=== Collected data ===
▽
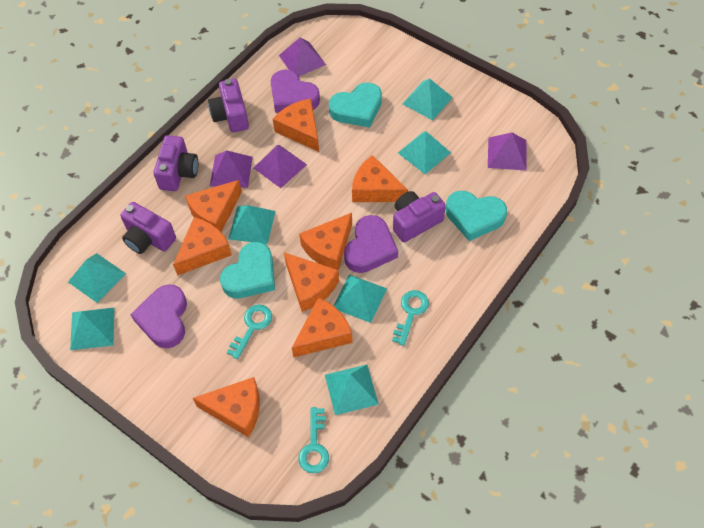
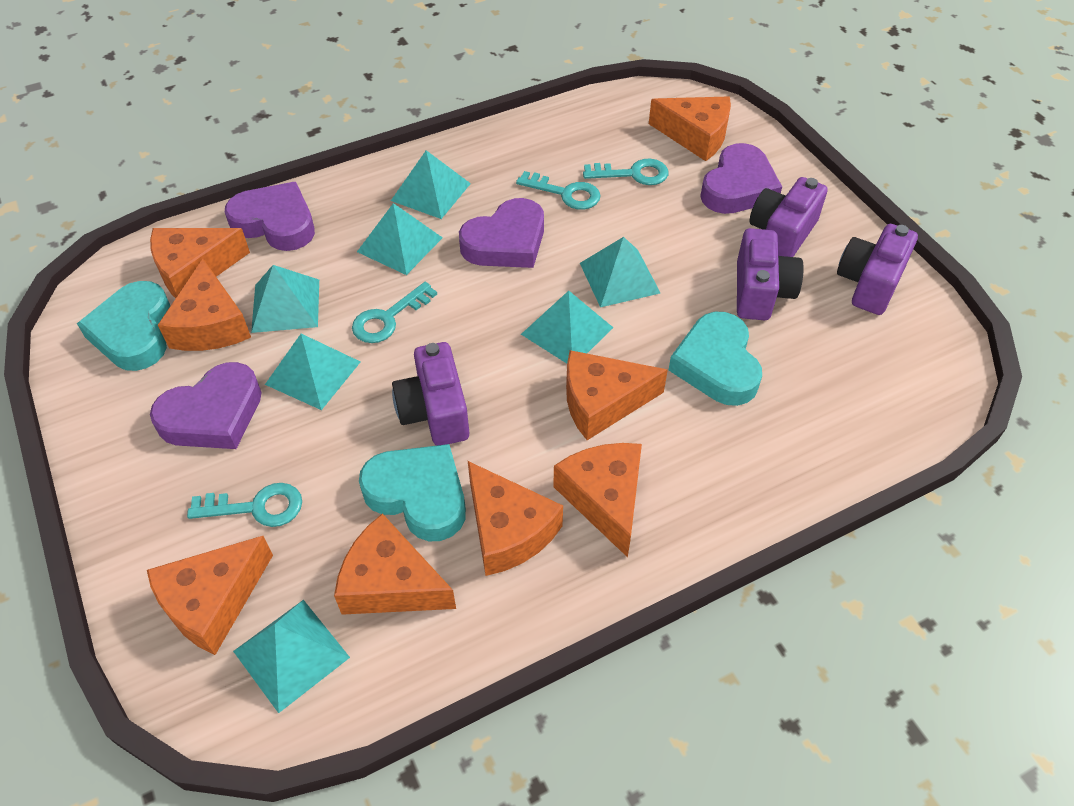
purple heart: 3 -> 4
purple pyramid: 4 -> 0
turquoise key: 3 -> 4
△
=== What you need to do ===
Write out the data above precisely. Pictures stay out.

=== Exercise solution ===
purple heart: 3 -> 4
purple pyramid: 4 -> 0
turquoise key: 3 -> 4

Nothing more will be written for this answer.